**GIVEN RECORDS**
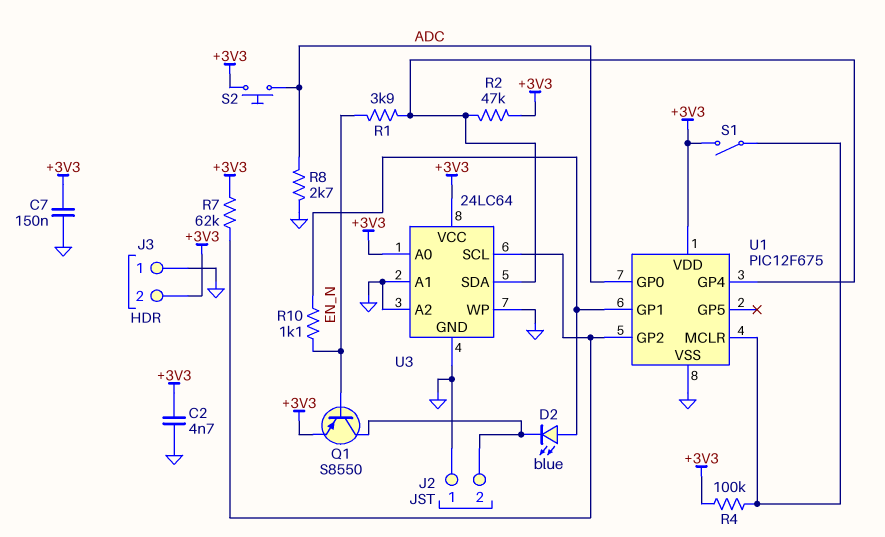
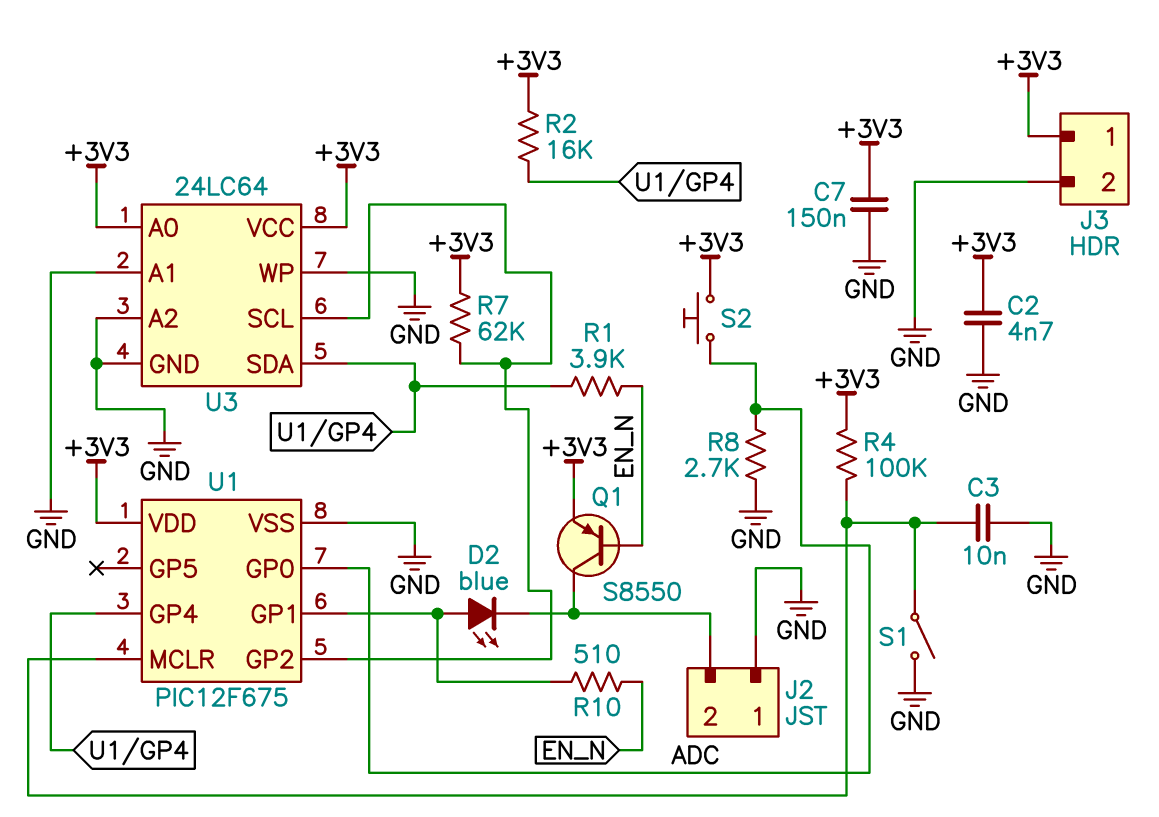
C3: none -> 10nF (GND, U1/MCLR)
J3 pin 1: GND -> +3V3
J3 pin 2: +3V3 -> GND
R2: 47k (+3V3, U1/GP4) -> 16k (+3V3, U1/GP4)
R10: 1.1k (EN_N, U1/GP1) -> 510 (EN_N, U1/GP1)
S1: switch (+3V3, U1/MCLR) -> switch (GND, U1/MCLR)

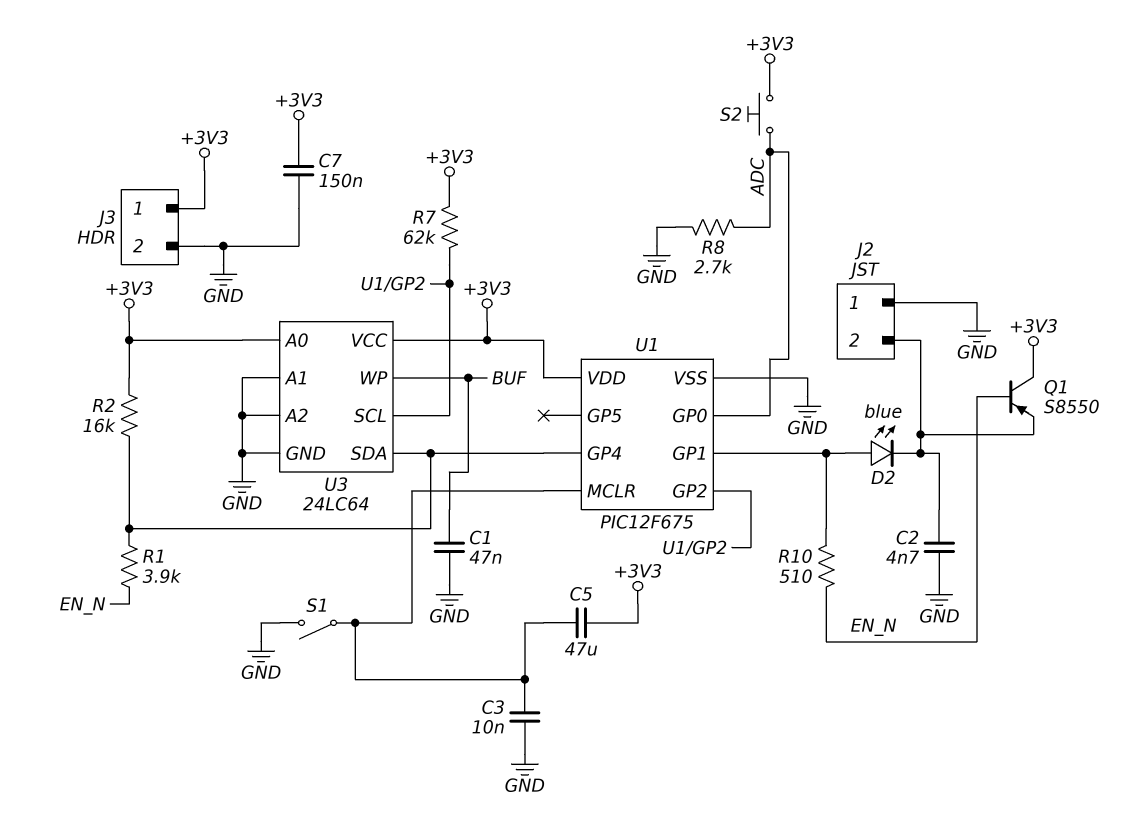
C1: none -> 47nF (BUF, GND)
C2: 4.7nF (+3V3, GND) -> 4.7nF (GND, J2/2)
C5: none -> 47uF (+3V3, U1/MCLR)
Q1: PNP S8550 (B EN_N, C J2/2, E +3V3) -> PNP S8550 (B EN_N, C +3V3, E J2/2)
R4: 100k (+3V3, U1/MCLR) -> none
U3 pin WP: GND -> BUF

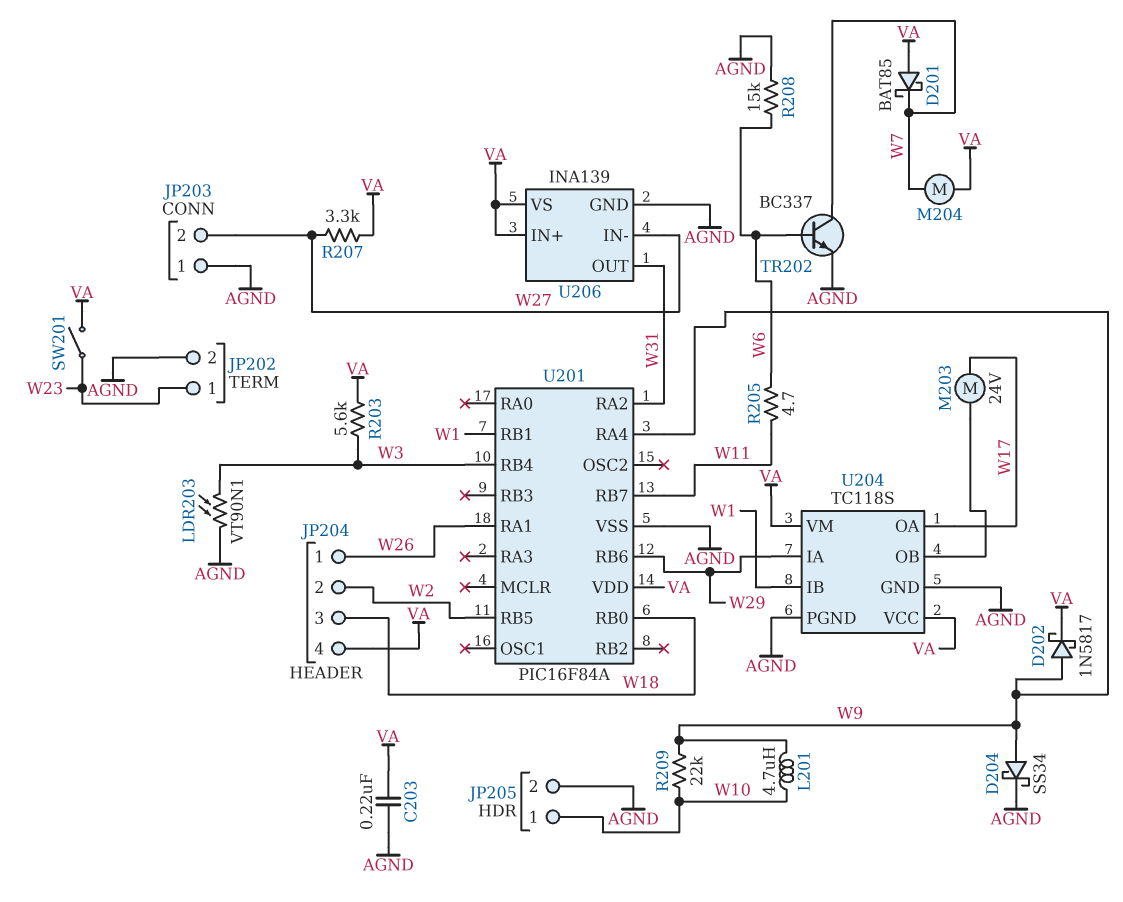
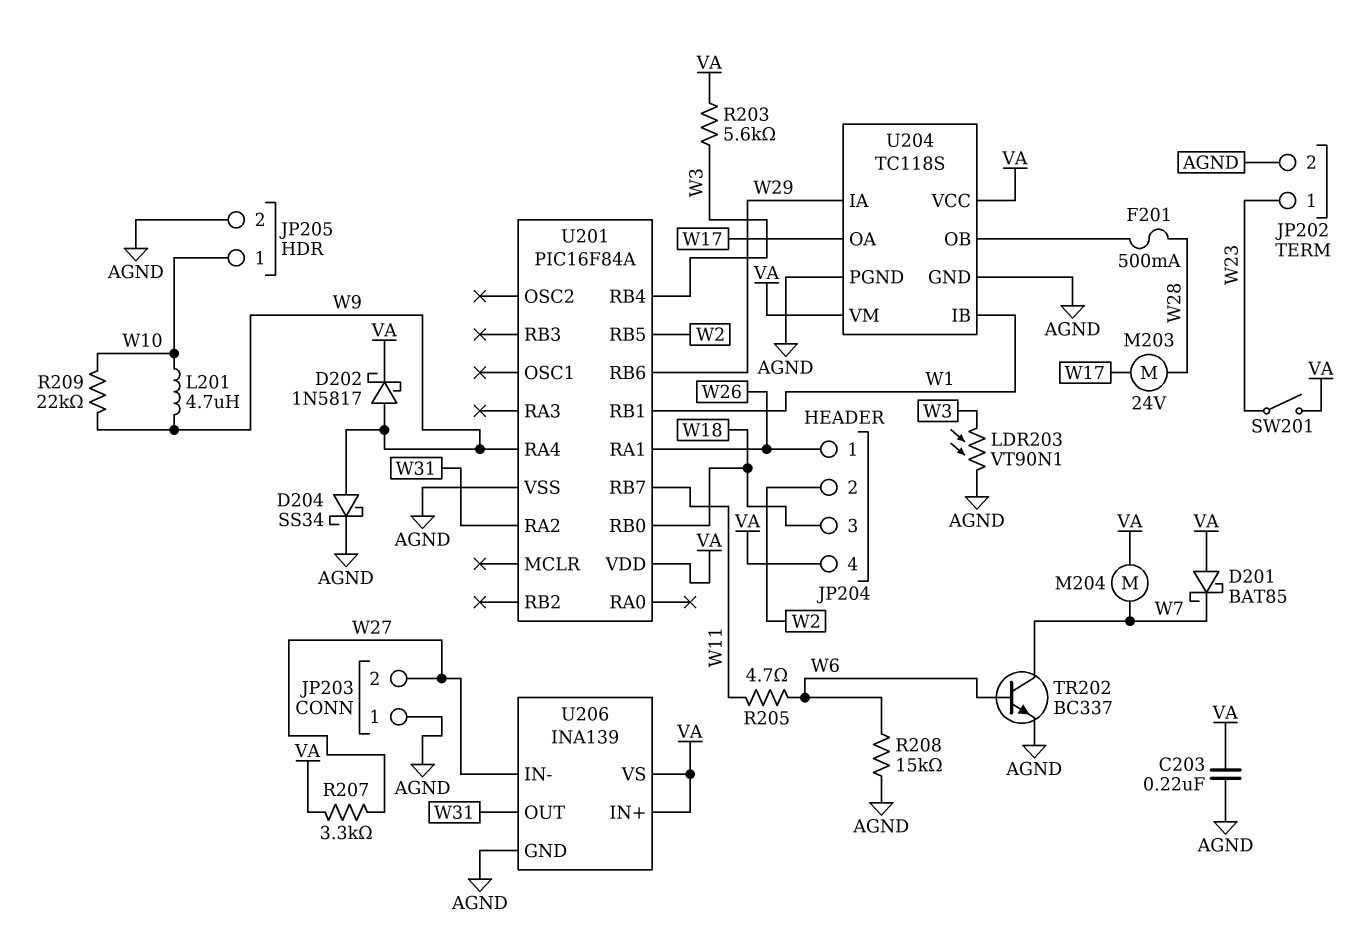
F201: none -> 500mA (U204/OB, W28)
M203: motor 24V (U204/OB, W17) -> motor 24V (W17, W28)

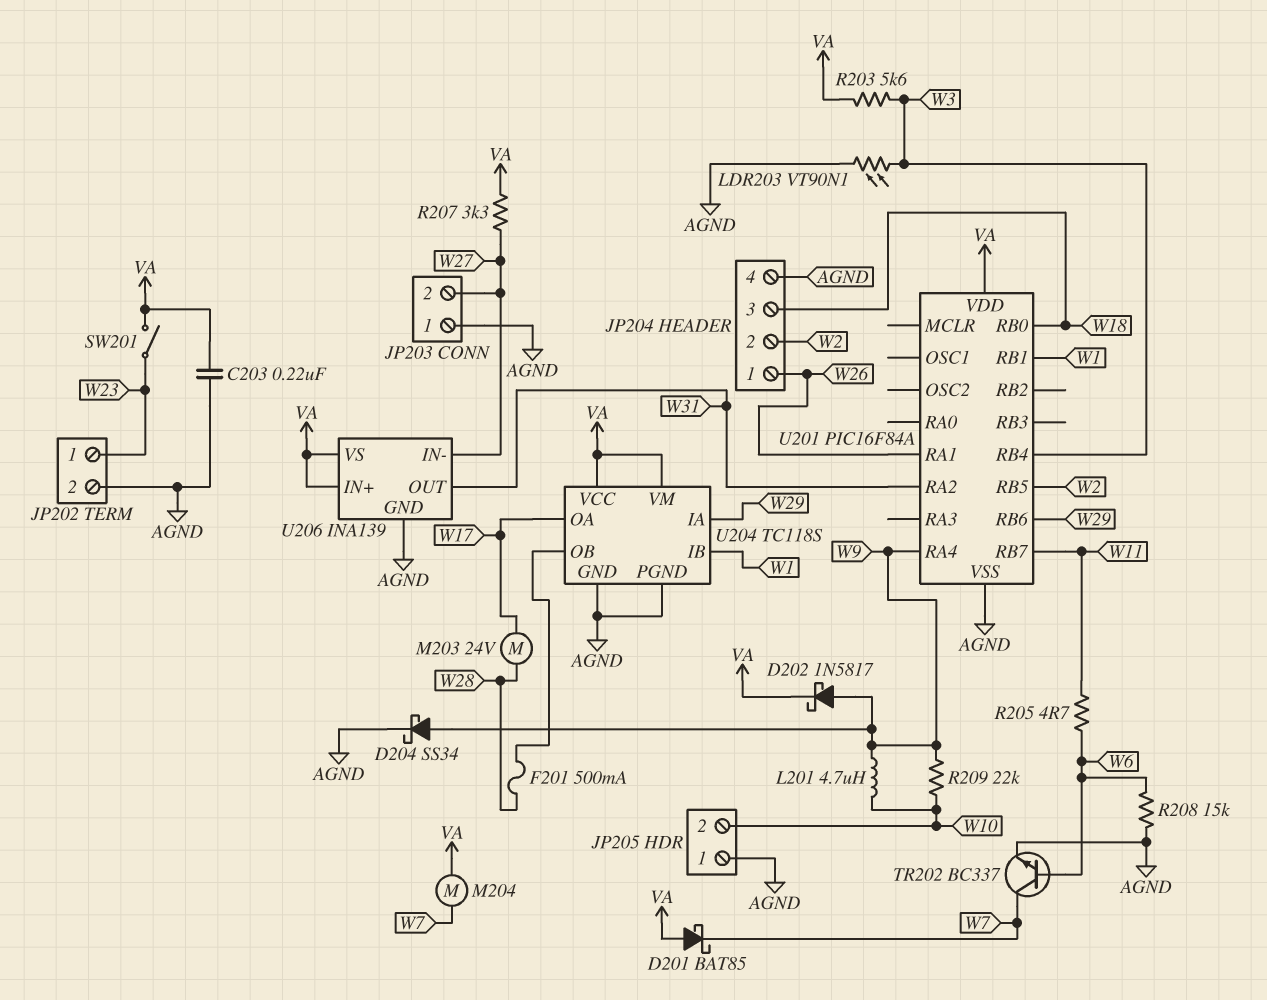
JP204 pin 4: VA -> AGND
JP205 pin 1: W10 -> AGND
JP205 pin 2: AGND -> W10

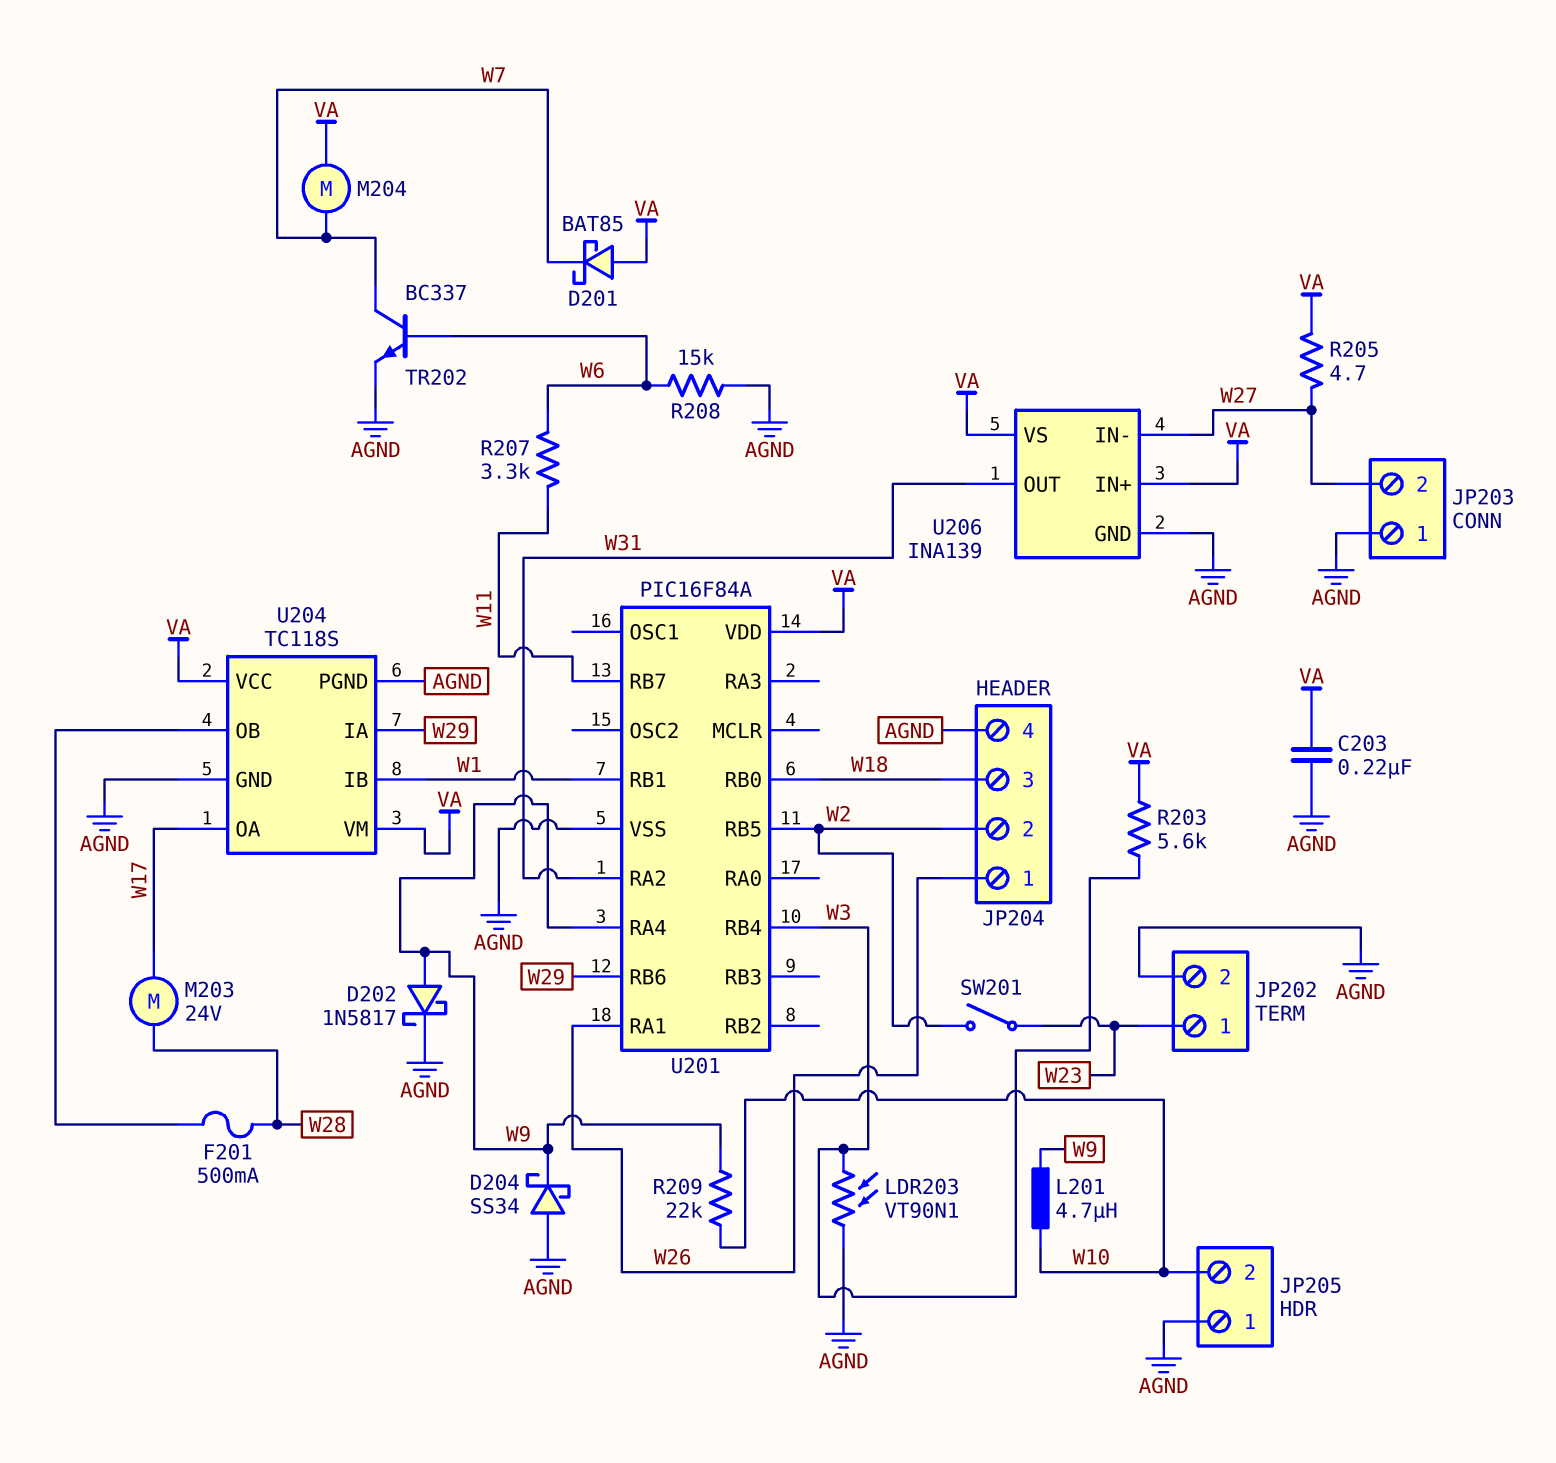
D202: schottky 1N5817 (A W9, K VA) -> schottky 1N5817 (A W9, K AGND)
D204: schottky SS34 (A W9, K AGND) -> schottky SS34 (A AGND, K W9)
R205: 4.7 (W6, W11) -> 4.7 (VA, W27)
R207: 3.3k (VA, W27) -> 3.3k (W6, W11)
SW201: switch (VA, W23) -> switch (W2, W23)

**REQUIRED ACTION**
Filter the listing for the word "MCLR" and copy every line that holds it.

**WRITTEN SOLUTION**
C3: none -> 10nF (GND, U1/MCLR)
S1: switch (+3V3, U1/MCLR) -> switch (GND, U1/MCLR)
C5: none -> 47uF (+3V3, U1/MCLR)
R4: 100k (+3V3, U1/MCLR) -> none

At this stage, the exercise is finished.